About this task
The stretch from the line with "none -> grey round brick F2:G3 level 1" through the line with "orange brick D15 level" in the records below: write it out exactly, and nothing else.

Stored data
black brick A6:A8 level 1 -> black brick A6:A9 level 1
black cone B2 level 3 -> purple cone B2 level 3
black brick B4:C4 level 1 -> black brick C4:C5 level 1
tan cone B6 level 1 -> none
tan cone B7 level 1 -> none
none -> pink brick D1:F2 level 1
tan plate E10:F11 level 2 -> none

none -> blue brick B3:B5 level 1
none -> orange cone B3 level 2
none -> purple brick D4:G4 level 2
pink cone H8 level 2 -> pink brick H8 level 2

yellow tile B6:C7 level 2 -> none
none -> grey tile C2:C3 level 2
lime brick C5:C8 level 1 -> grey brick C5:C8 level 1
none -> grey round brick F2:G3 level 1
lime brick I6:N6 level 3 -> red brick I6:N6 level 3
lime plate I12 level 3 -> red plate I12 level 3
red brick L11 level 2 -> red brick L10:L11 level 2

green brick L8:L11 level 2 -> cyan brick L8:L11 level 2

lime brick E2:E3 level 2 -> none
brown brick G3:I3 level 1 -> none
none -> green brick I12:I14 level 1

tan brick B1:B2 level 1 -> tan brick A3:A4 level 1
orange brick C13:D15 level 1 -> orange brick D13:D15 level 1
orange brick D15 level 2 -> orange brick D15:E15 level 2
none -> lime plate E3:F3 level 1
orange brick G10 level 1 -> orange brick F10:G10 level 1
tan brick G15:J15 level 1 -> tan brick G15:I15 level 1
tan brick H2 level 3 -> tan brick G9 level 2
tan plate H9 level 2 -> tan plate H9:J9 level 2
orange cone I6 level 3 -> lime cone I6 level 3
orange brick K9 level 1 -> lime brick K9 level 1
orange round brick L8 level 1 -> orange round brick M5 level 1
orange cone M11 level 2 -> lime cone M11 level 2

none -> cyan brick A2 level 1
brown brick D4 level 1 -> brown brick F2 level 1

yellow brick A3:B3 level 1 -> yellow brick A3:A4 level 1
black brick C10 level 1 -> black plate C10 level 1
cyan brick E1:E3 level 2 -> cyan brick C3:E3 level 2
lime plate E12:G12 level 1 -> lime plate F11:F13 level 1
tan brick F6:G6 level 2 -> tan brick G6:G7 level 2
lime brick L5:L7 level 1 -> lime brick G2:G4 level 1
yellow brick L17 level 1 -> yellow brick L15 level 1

Solution for this exercise
none -> grey round brick F2:G3 level 1
lime brick I6:N6 level 3 -> red brick I6:N6 level 3
lime plate I12 level 3 -> red plate I12 level 3
red brick L11 level 2 -> red brick L10:L11 level 2

green brick L8:L11 level 2 -> cyan brick L8:L11 level 2

lime brick E2:E3 level 2 -> none
brown brick G3:I3 level 1 -> none
none -> green brick I12:I14 level 1

tan brick B1:B2 level 1 -> tan brick A3:A4 level 1
orange brick C13:D15 level 1 -> orange brick D13:D15 level 1
orange brick D15 level 2 -> orange brick D15:E15 level 2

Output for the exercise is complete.